▶ _WHAT YOU SHOULD DO_: Rewrite every row from the one containing "green diamond at (764, 71): rotated" down to the one containing "red triangle at (354, 566): moved 6 px up", changing "rotated" to "turned" and leaving everything else as it is. Return only those rows.

▶ _RAW RECORDS_:

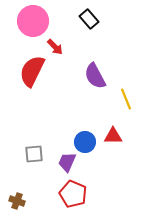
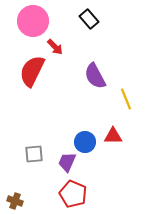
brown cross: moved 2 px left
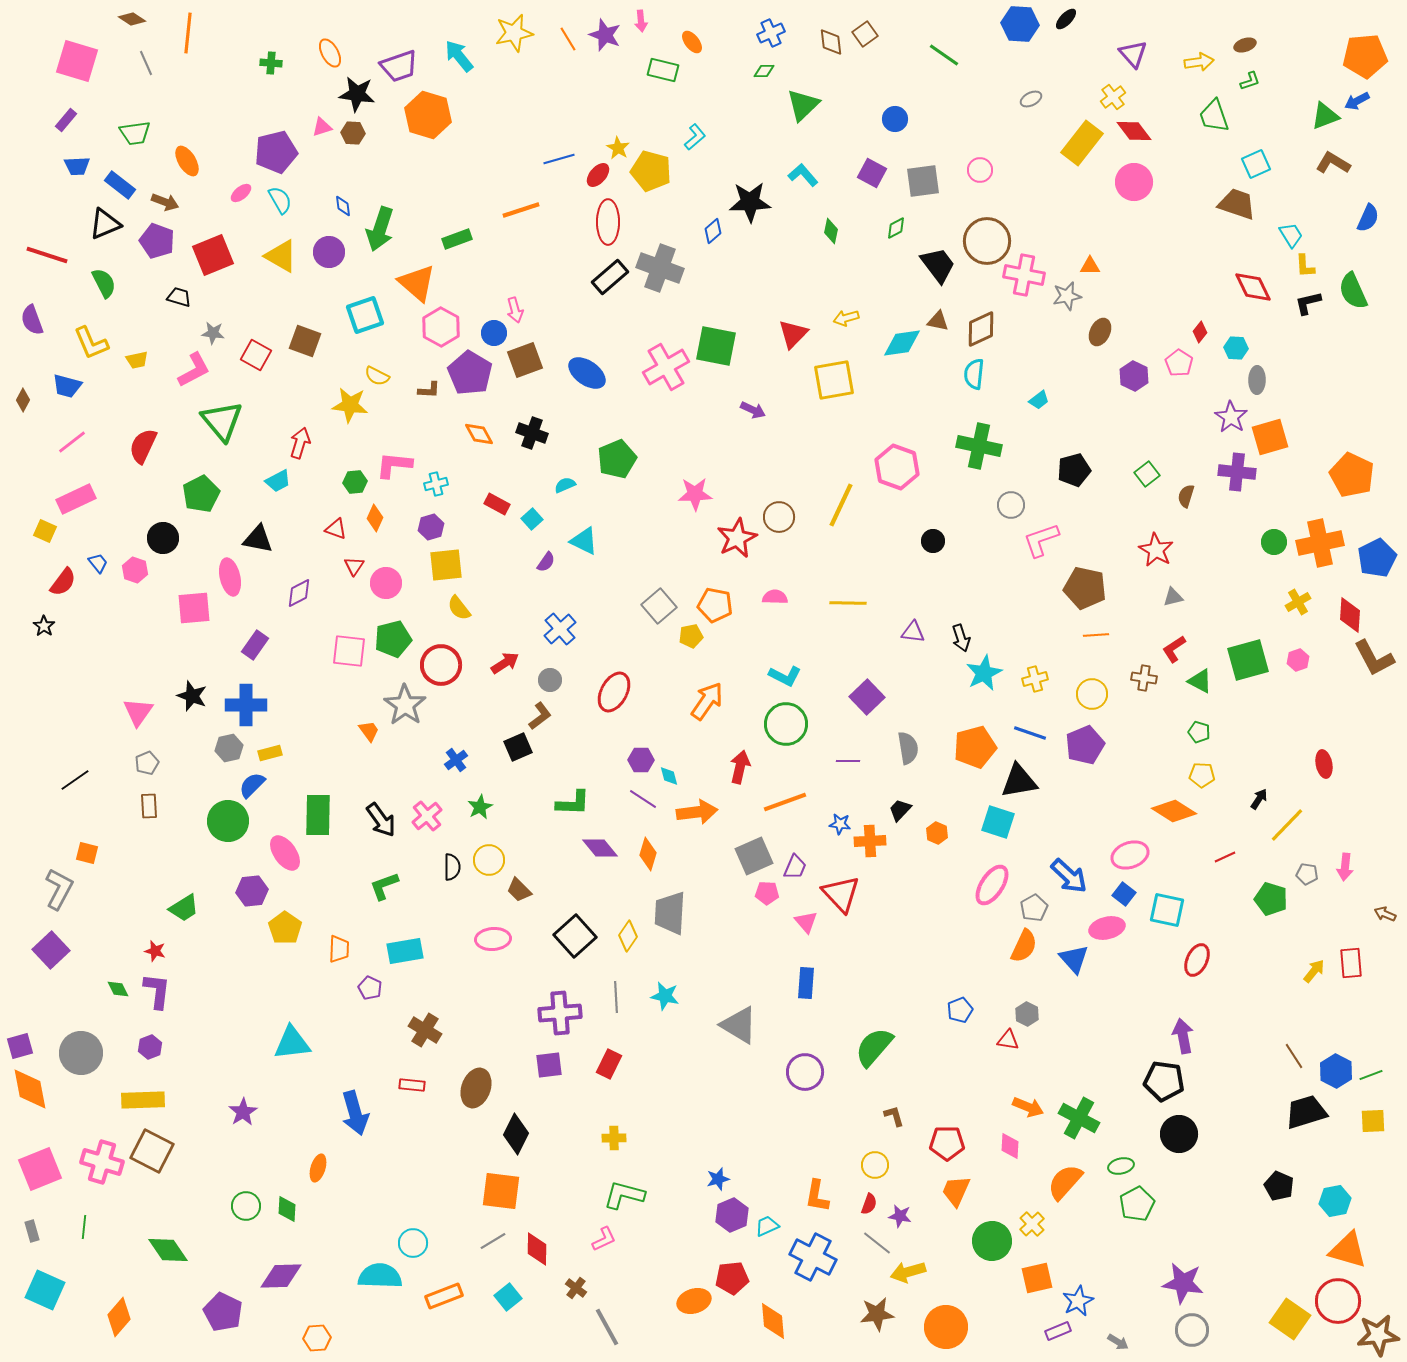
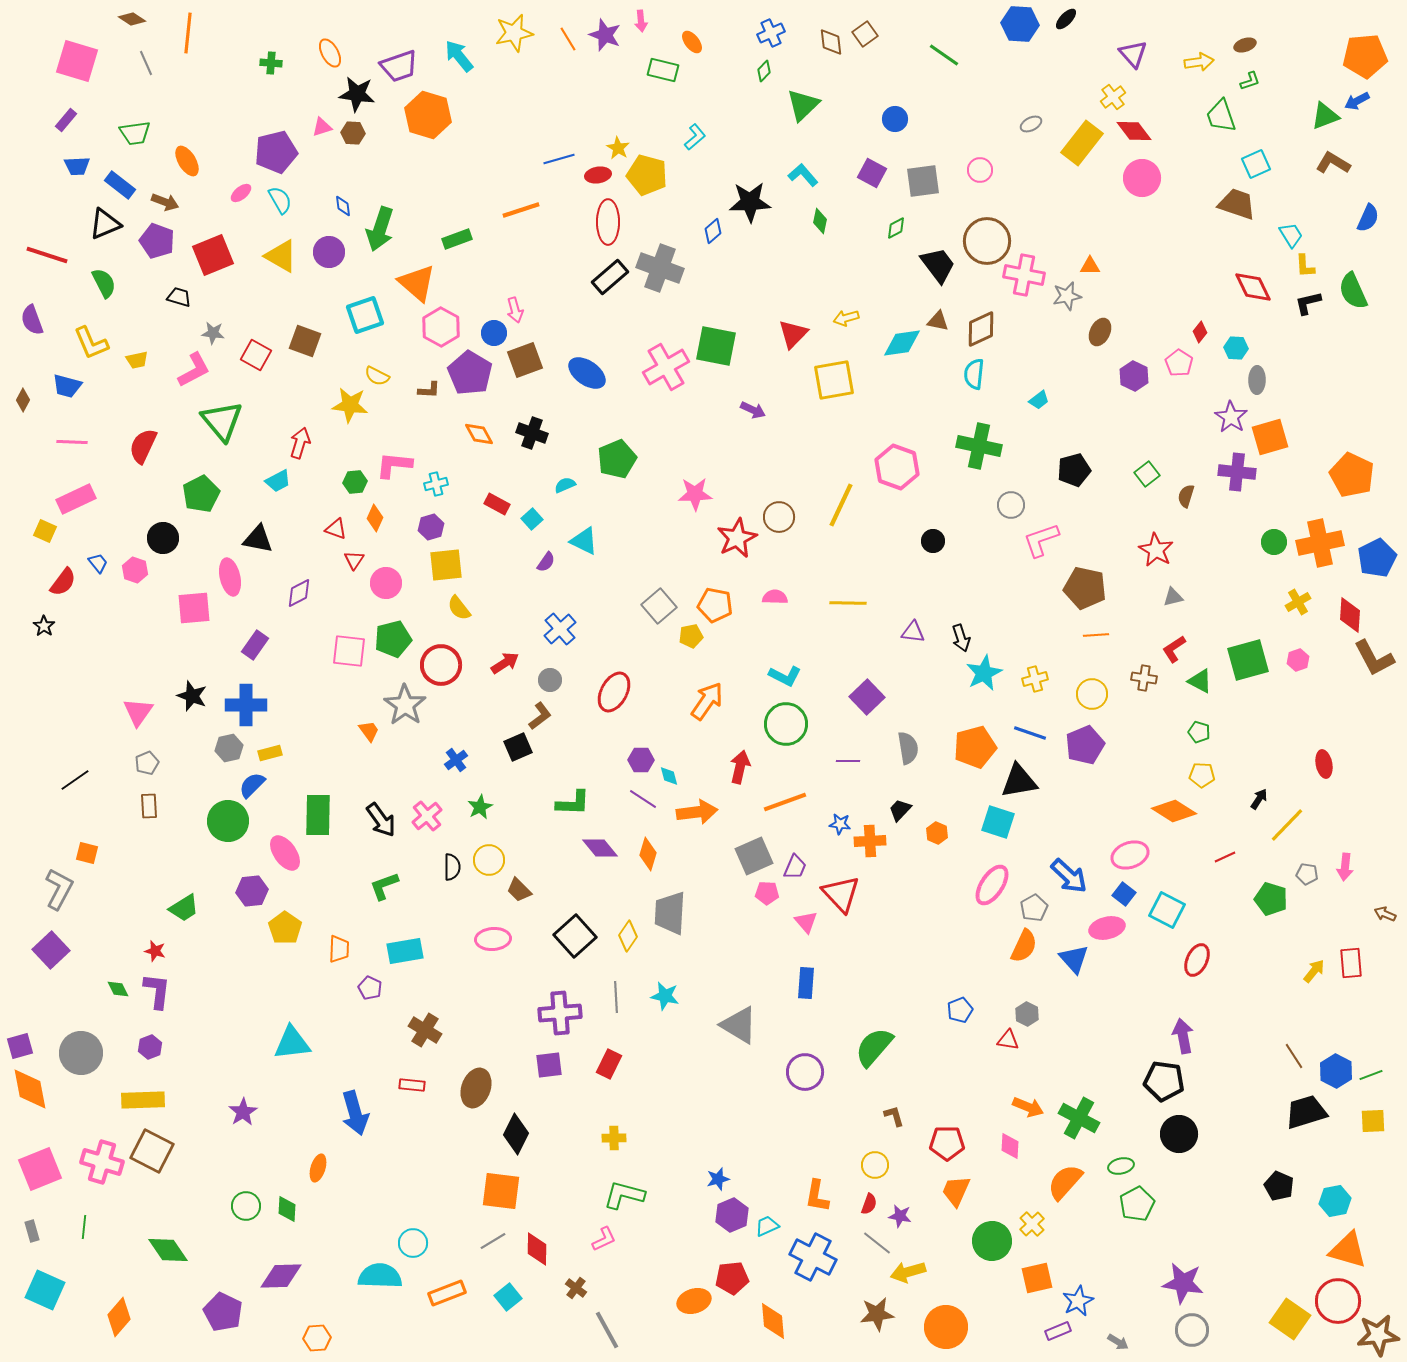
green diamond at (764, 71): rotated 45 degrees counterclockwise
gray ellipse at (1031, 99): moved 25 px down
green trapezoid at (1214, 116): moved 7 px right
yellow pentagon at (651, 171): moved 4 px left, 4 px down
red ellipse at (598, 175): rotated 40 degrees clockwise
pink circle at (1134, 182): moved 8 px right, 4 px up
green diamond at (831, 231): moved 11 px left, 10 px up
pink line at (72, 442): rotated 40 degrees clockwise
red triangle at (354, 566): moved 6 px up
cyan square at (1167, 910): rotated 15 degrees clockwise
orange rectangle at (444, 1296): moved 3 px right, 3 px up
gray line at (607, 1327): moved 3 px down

* * *

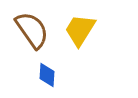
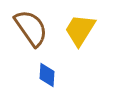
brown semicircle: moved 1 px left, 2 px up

▶ _RIGHT ANSWER_:
green diamond at (764, 71): turned 45 degrees counterclockwise
gray ellipse at (1031, 99): moved 25 px down
green trapezoid at (1214, 116): moved 7 px right
yellow pentagon at (651, 171): moved 4 px left, 4 px down
red ellipse at (598, 175): turned 40 degrees clockwise
pink circle at (1134, 182): moved 8 px right, 4 px up
green diamond at (831, 231): moved 11 px left, 10 px up
pink line at (72, 442): turned 40 degrees clockwise
red triangle at (354, 566): moved 6 px up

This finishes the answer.